(Building localization records)
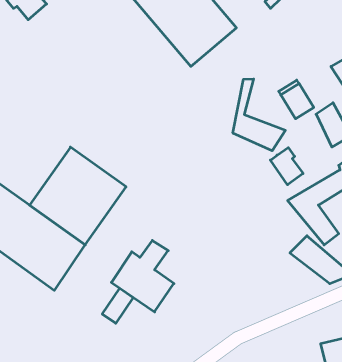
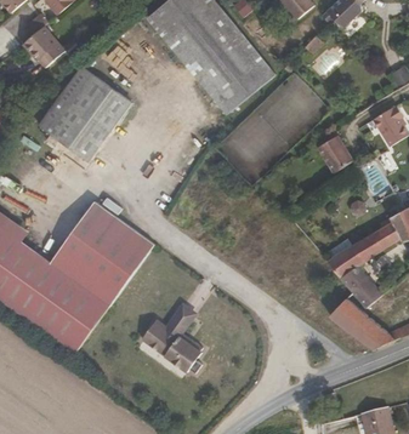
building: none -> [38,64,130,159]
building: [233,79,285,151] -> none
building: [270,148,303,185] -> none
building: [102,288,133,323] -> none

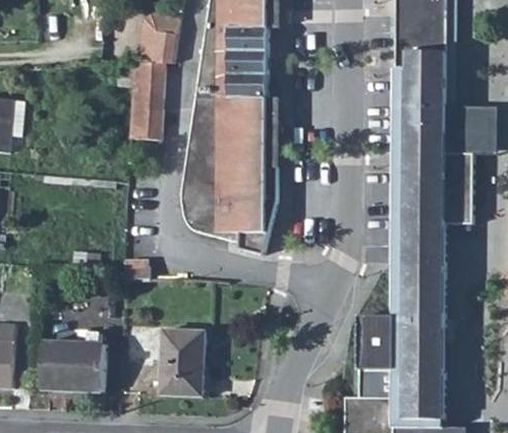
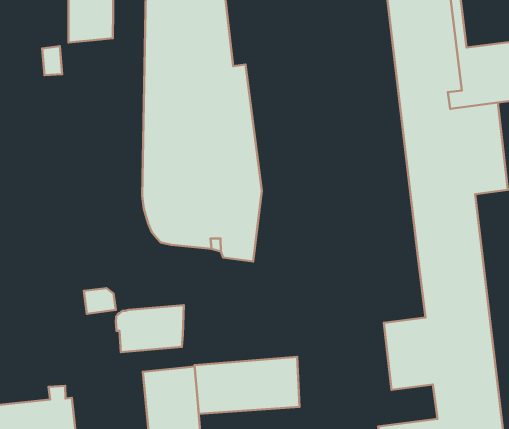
building: [129,62,163,139] -> none
building: none -> [116,305,184,352]
building: none -> [195,357,300,414]

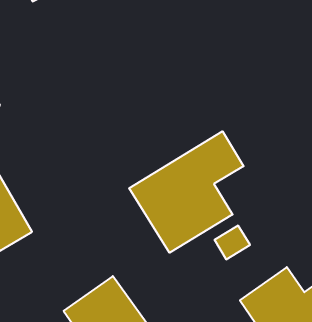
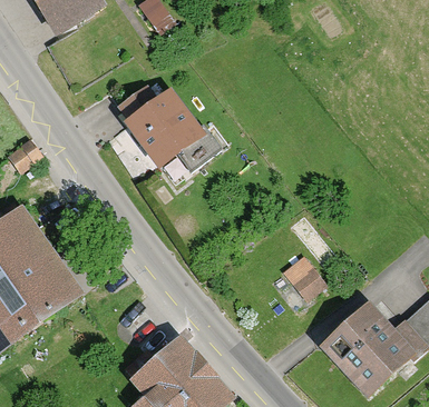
building: none -> [113,82,208,170]
building: [129,131,244,253] -> none

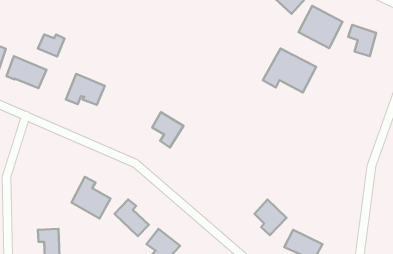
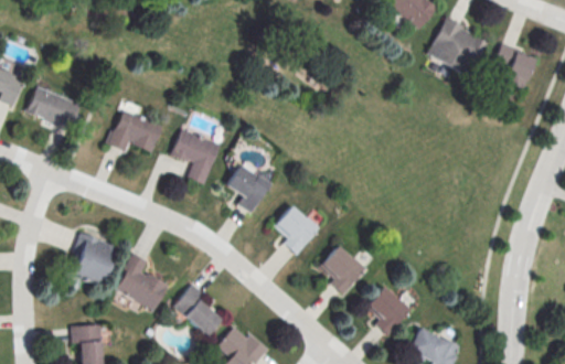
building: [38,34,65,57] -> none
building: [263,49,316,92] -> none
building: none -> [169,131,218,185]
building: none -> [273,207,319,256]
building: none -> [72,232,117,285]
building: none -> [317,244,364,293]

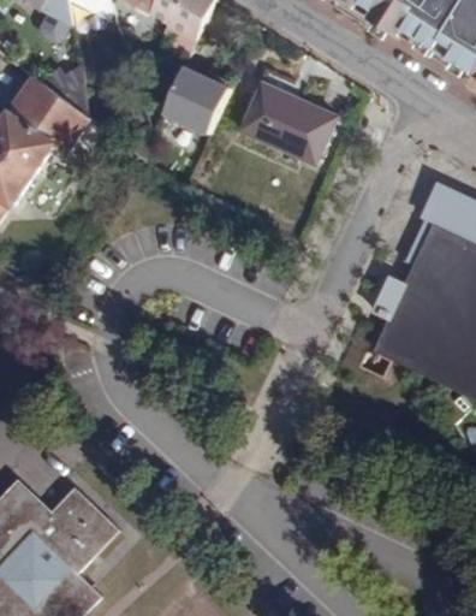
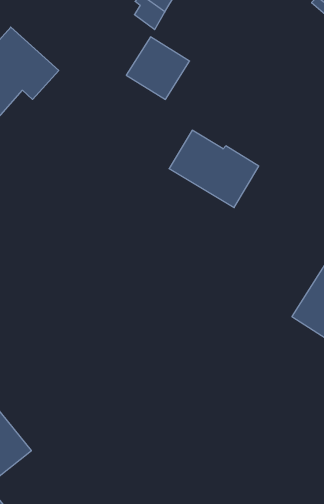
building: [240,84,337,161] -> [169,130,259,208]

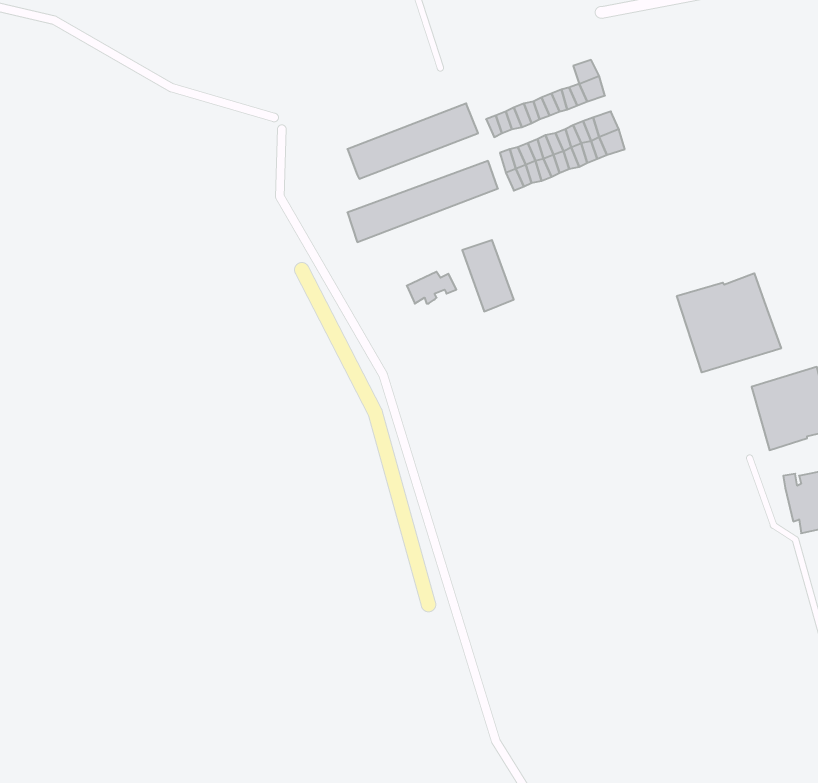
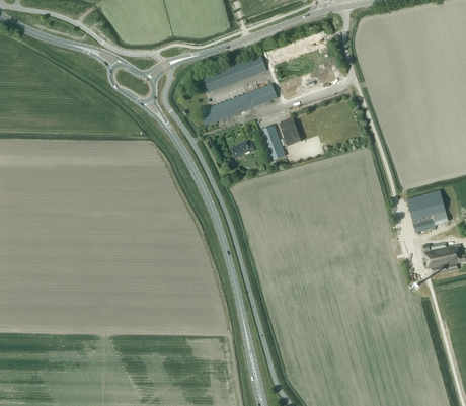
building: none -> [279,117,301,146]
building: [677,273,781,372] -> none

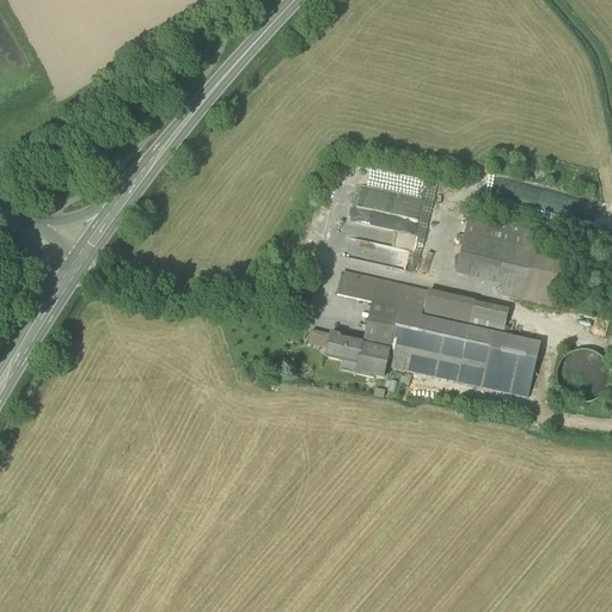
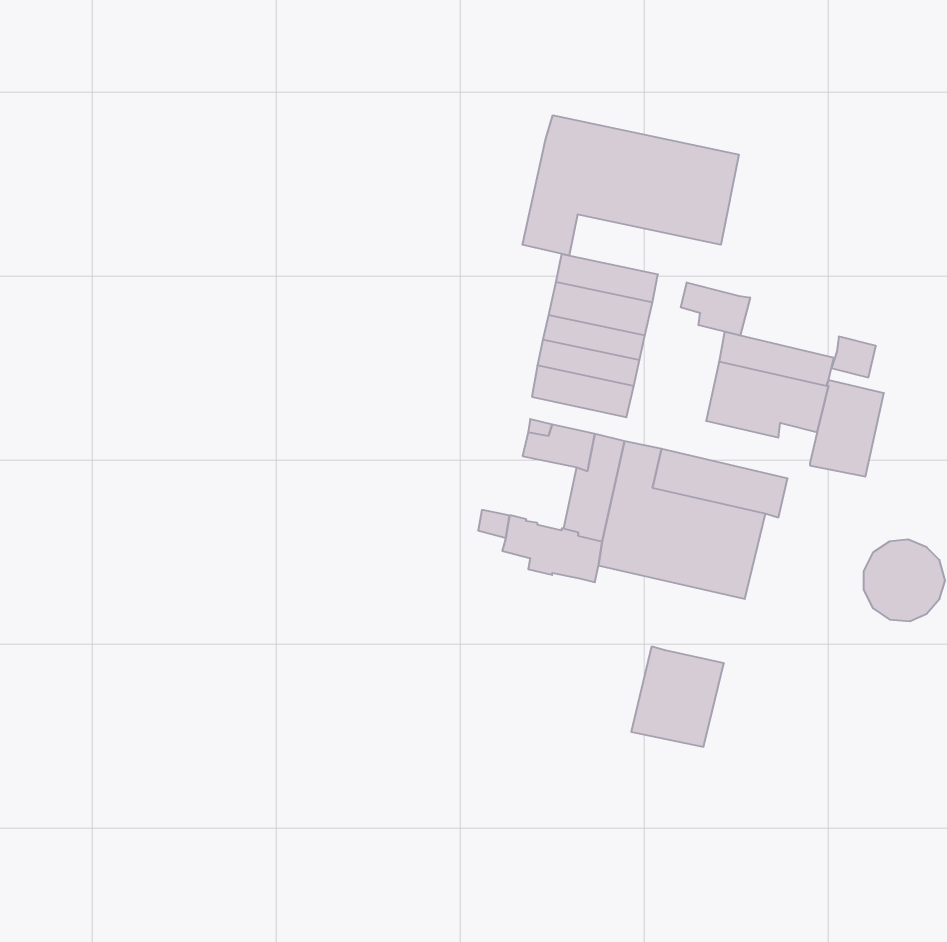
building: none -> [523,115,739,256]
building: none -> [681,282,750,336]
building: [498,273,527,299] -> [831,337,876,377]
building: [481,331,540,396] -> [631,647,724,747]

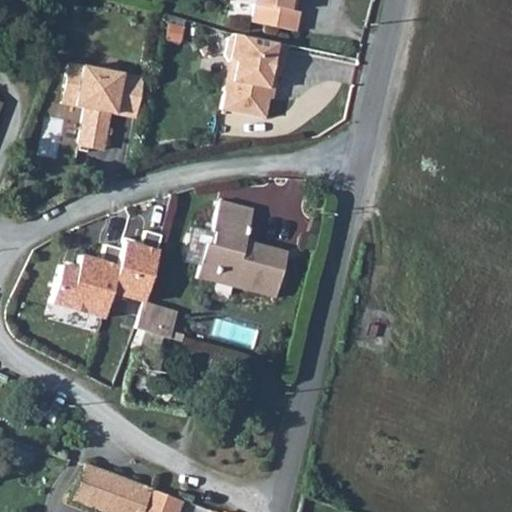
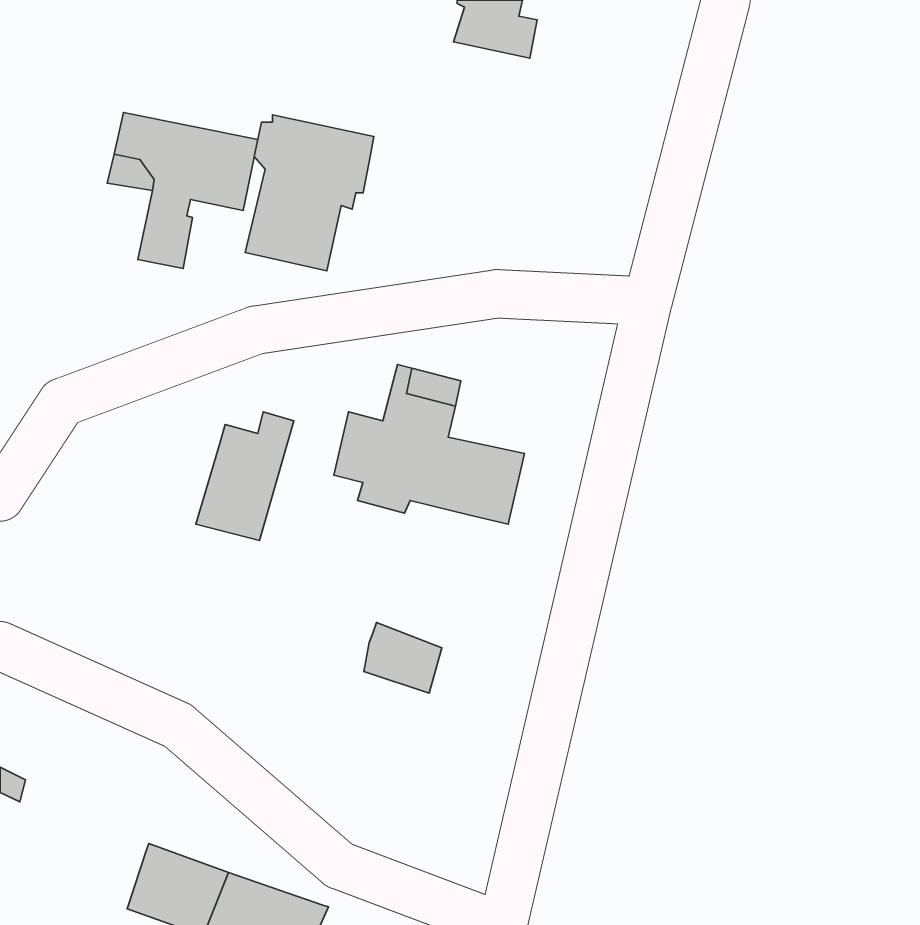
building: [218,32,289,118] -> [245,115,374,271]
building: [52,242,125,315] -> none
building: [140,299,183,338] -> [364,622,442,693]

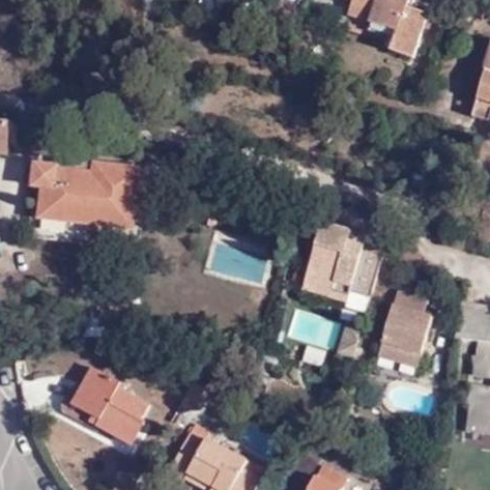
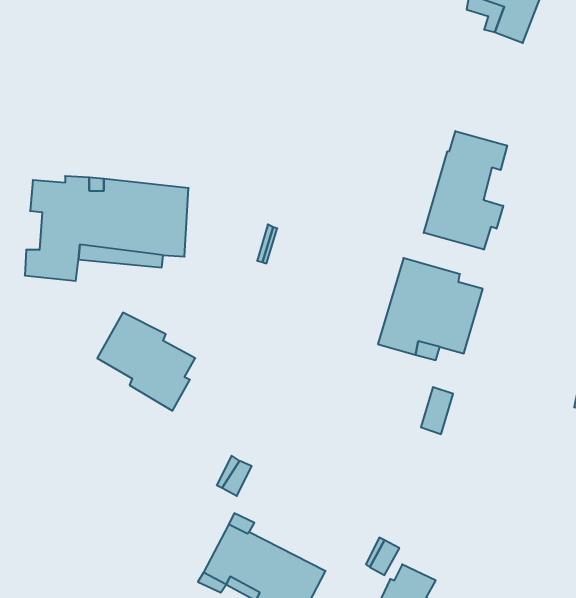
building: none -> [424,131,507,250]
building: [374,290,430,367] -> none
building: [70,372,146,448] -> [97,313,195,411]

# Task
The line with "building: [218,32,289,118] ->" and each line after it, through the final line of the data, are to be duplicated exactly, with pictures left out and nothing more included.

# Written reply
building: [218,32,289,118] -> [245,115,374,271]
building: [52,242,125,315] -> none
building: [140,299,183,338] -> [364,622,442,693]

building: none -> [424,131,507,250]
building: [374,290,430,367] -> none
building: [70,372,146,448] -> [97,313,195,411]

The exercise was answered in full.